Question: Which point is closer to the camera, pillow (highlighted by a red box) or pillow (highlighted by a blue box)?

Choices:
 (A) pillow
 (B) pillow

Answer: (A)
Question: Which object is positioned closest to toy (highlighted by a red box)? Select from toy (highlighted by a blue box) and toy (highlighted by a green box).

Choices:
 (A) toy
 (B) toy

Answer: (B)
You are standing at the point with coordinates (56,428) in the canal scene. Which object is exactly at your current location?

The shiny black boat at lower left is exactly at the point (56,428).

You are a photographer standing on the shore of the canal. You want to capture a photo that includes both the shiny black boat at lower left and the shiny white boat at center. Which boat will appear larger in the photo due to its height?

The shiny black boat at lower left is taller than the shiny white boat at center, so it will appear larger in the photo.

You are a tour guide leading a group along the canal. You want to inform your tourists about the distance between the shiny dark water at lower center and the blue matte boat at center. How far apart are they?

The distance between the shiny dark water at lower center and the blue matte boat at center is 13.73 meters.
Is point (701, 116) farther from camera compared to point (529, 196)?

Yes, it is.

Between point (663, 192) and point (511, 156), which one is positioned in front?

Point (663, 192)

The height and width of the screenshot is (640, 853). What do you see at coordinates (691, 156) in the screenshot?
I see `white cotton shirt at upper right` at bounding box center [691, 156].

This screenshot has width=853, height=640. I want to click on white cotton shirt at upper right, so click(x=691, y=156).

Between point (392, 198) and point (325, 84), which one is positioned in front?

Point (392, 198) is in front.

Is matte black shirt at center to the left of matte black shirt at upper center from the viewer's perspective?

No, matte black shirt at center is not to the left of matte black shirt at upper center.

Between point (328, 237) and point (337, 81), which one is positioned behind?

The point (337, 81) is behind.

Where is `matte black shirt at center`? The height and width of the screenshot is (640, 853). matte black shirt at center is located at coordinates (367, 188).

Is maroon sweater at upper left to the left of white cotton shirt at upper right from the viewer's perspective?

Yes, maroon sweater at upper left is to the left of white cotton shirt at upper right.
.....
WORK TO COMPLETE: Reproduce all of the rows above, swapping every occurrence of "canal" for "harbor" and leaving everything else unchanged.

EXERCISE RESULT:
Question: Which point is closer to the camera, pillow (highlighted by a red box) or pillow (highlighted by a blue box)?

Choices:
 (A) pillow
 (B) pillow

Answer: (A)
Question: Which object is positioned closest to toy (highlighted by a red box)? Select from toy (highlighted by a blue box) and toy (highlighted by a green box).

Choices:
 (A) toy
 (B) toy

Answer: (B)
You are standing at the point with coordinates (56,428) in the harbor scene. Which object is exactly at your current location?

The shiny black boat at lower left is exactly at the point (56,428).

You are a photographer standing on the shore of the harbor. You want to capture a photo that includes both the shiny black boat at lower left and the shiny white boat at center. Which boat will appear larger in the photo due to its height?

The shiny black boat at lower left is taller than the shiny white boat at center, so it will appear larger in the photo.

You are a tour guide leading a group along the harbor. You want to inform your tourists about the distance between the shiny dark water at lower center and the blue matte boat at center. How far apart are they?

The distance between the shiny dark water at lower center and the blue matte boat at center is 13.73 meters.
Is point (701, 116) farther from camera compared to point (529, 196)?

Yes, it is.

Between point (663, 192) and point (511, 156), which one is positioned in front?

Point (663, 192)

The height and width of the screenshot is (640, 853). What do you see at coordinates (691, 156) in the screenshot?
I see `white cotton shirt at upper right` at bounding box center [691, 156].

This screenshot has width=853, height=640. I want to click on white cotton shirt at upper right, so click(x=691, y=156).

Between point (392, 198) and point (325, 84), which one is positioned in front?

Point (392, 198) is in front.

Is matte black shirt at center to the left of matte black shirt at upper center from the viewer's perspective?

No, matte black shirt at center is not to the left of matte black shirt at upper center.

Between point (328, 237) and point (337, 81), which one is positioned behind?

The point (337, 81) is behind.

Where is `matte black shirt at center`? The height and width of the screenshot is (640, 853). matte black shirt at center is located at coordinates (367, 188).

Is maroon sweater at upper left to the left of white cotton shirt at upper right from the viewer's perspective?

Yes, maroon sweater at upper left is to the left of white cotton shirt at upper right.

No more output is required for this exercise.